Records provided section start
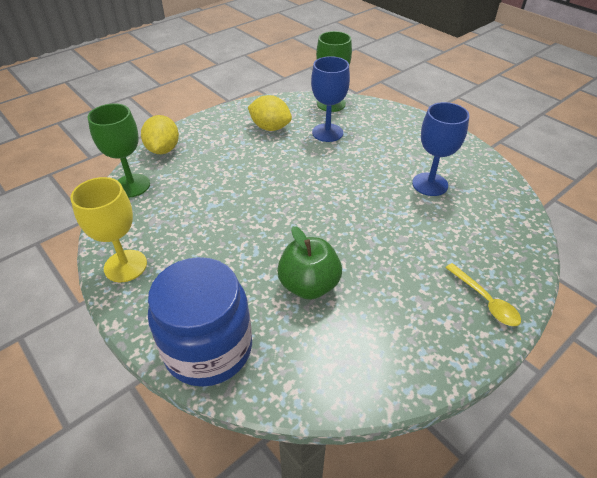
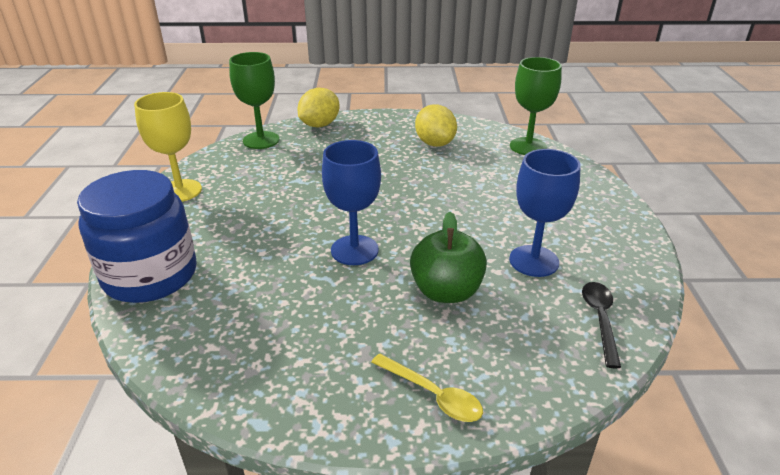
camera: 40 degrees right, 10 degrees down
(309, 285) = (285, 278): green apple -> green apple (446, 291)
(327, 133) = (486, 169): blue goblet -> blue goblet (354, 250)
(485, 300) = (432, 395): yellow spoon -> yellow spoon turned 60 degrees counterclockwise
(500, 202) = (600, 320): none -> black spoon

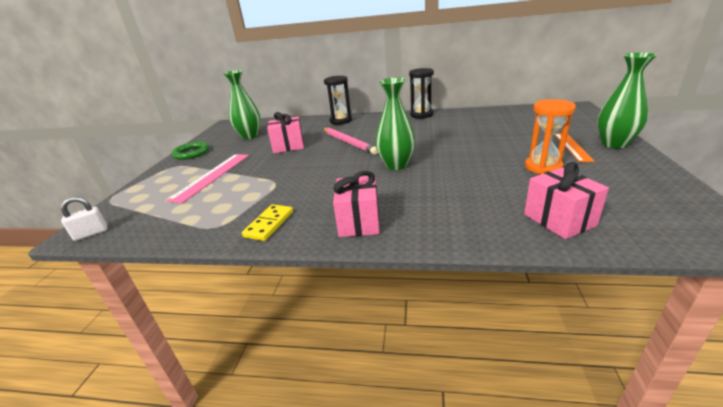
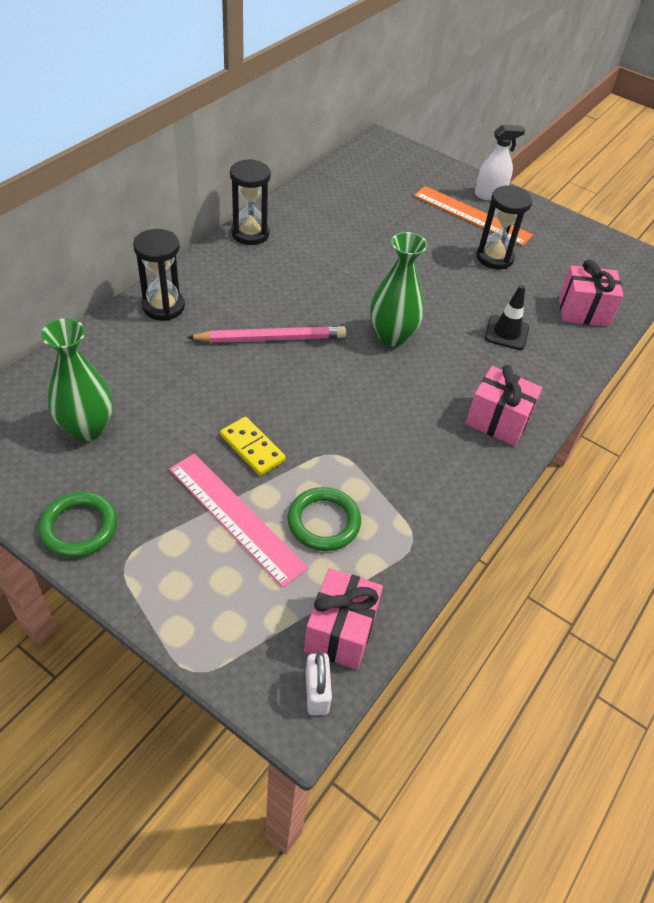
camera: 70 degrees left, 20 degrees up
(219, 196) = (323, 522): none -> green ring
(269, 224) = (446, 490): yellow domino -> yellow domino (252, 448)
(288, 146) = (208, 399): pink gift -> pink gift (340, 631)
(464, 196) = (506, 333): none -> black traffic cone
(543, 167) = (494, 258): orange hourglass -> black hourglass
(572, 147) = (472, 215): orange ruler -> orange ruler, size x1.54
(614, 144) = (490, 194): green vase -> white spray bottle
Records provided section end
▶ **Requirement**:
From the first line to the last, repeat the records above exactly, leaving out the pictures.

▶ **Task output**:
camera: 40 degrees right, 10 degrees down
(309, 285) = (285, 278): green apple -> green apple (446, 291)
(327, 133) = (486, 169): blue goblet -> blue goblet (354, 250)
(485, 300) = (432, 395): yellow spoon -> yellow spoon turned 60 degrees counterclockwise
(500, 202) = (600, 320): none -> black spoon

camera: 70 degrees left, 20 degrees up
(219, 196) = (323, 522): none -> green ring
(269, 224) = (446, 490): yellow domino -> yellow domino (252, 448)
(288, 146) = (208, 399): pink gift -> pink gift (340, 631)
(464, 196) = (506, 333): none -> black traffic cone
(543, 167) = (494, 258): orange hourglass -> black hourglass
(572, 147) = (472, 215): orange ruler -> orange ruler, size x1.54
(614, 144) = (490, 194): green vase -> white spray bottle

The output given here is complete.